:: WHAT TO WORK ON ::
Give the number of lines that contain "yellow" in the listing, and write nothing else.

:: MATERIALS PROVIDED ::
※

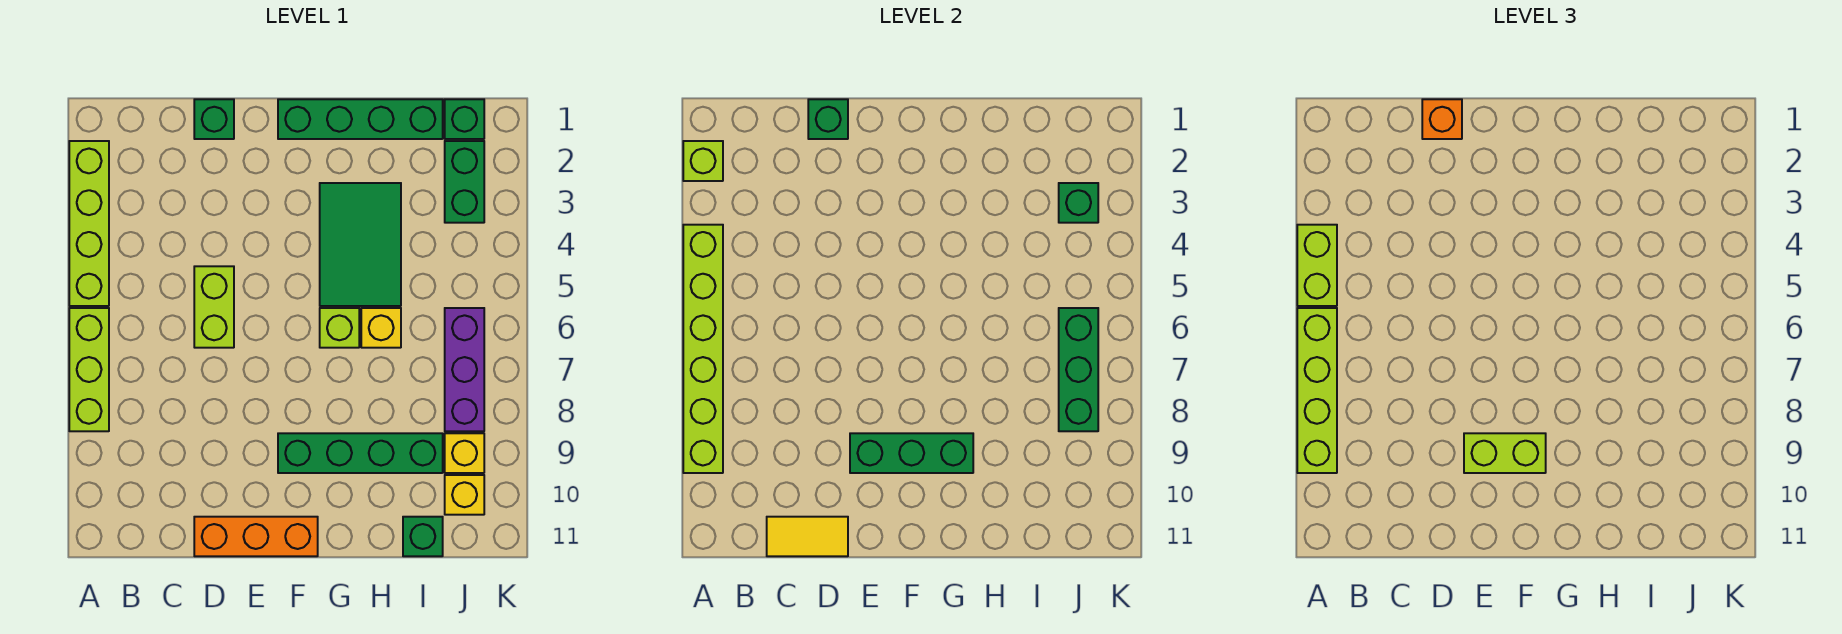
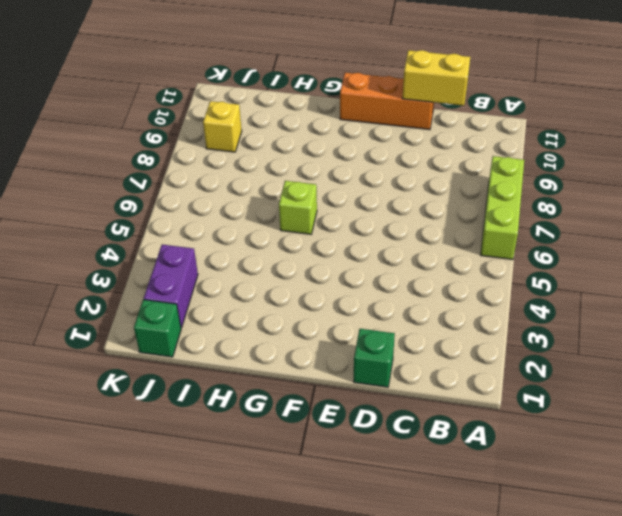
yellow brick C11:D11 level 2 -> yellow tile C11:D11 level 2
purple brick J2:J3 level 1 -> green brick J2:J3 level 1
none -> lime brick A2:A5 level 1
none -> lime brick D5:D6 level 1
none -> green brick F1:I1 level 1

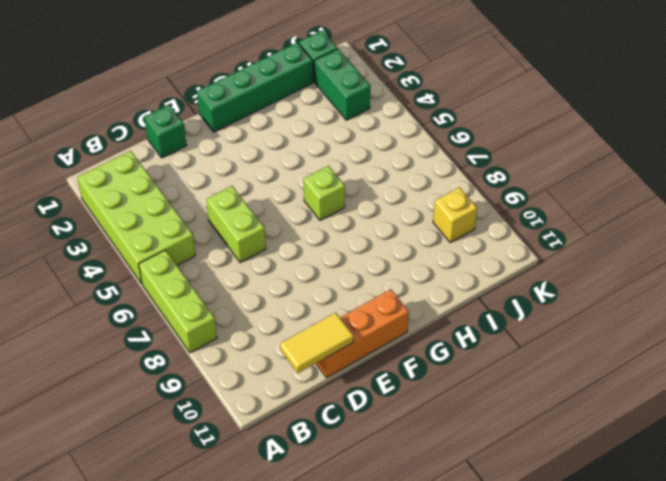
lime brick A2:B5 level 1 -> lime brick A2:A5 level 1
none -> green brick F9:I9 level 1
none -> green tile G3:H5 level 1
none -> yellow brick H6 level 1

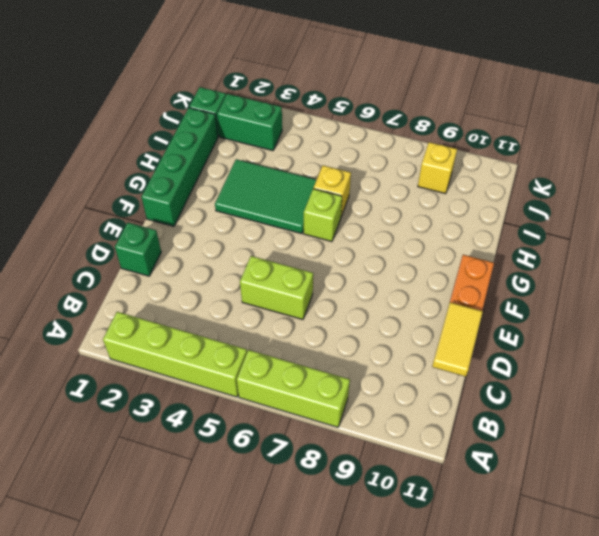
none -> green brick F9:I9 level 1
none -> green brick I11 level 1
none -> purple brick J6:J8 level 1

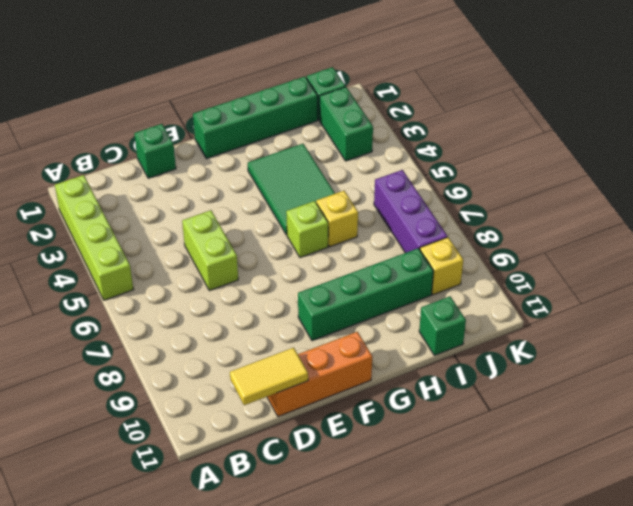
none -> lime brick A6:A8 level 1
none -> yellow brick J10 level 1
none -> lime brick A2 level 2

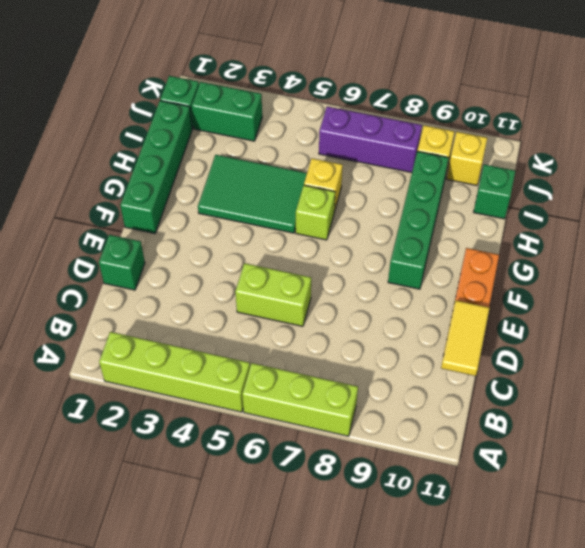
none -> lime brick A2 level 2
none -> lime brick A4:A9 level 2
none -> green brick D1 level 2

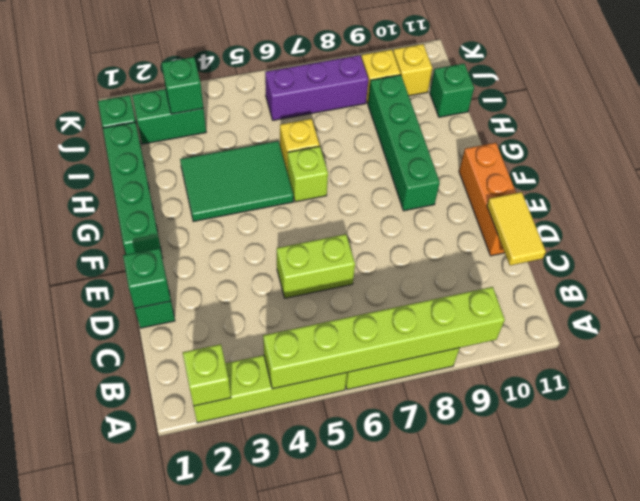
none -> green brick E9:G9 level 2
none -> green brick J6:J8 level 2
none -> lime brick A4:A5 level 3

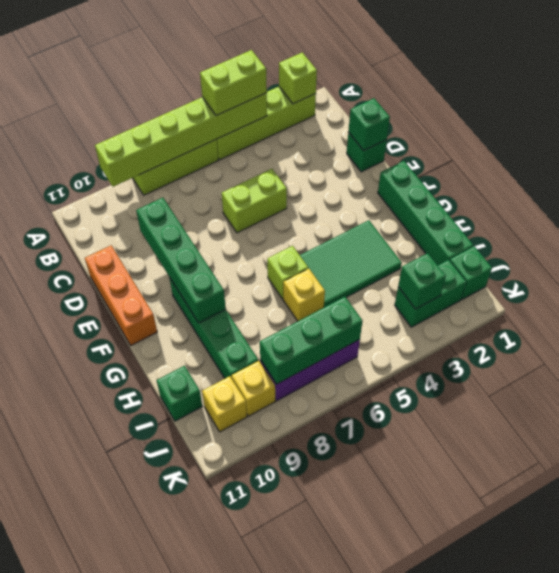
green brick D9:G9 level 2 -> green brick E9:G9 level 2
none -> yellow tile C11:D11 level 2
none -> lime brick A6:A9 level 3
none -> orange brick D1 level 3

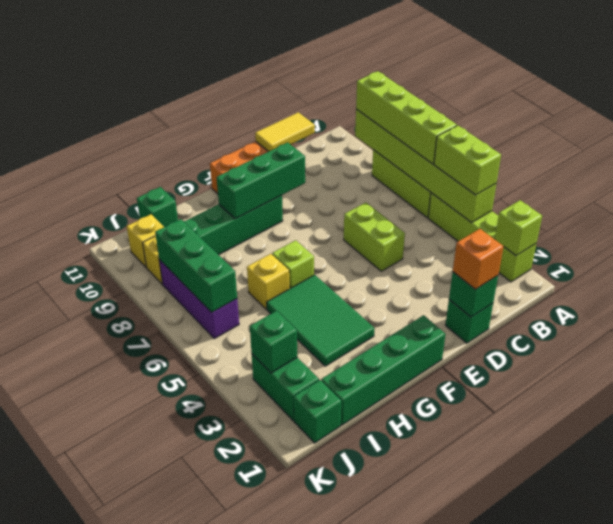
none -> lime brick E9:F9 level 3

※

:: SOLUTION ::
4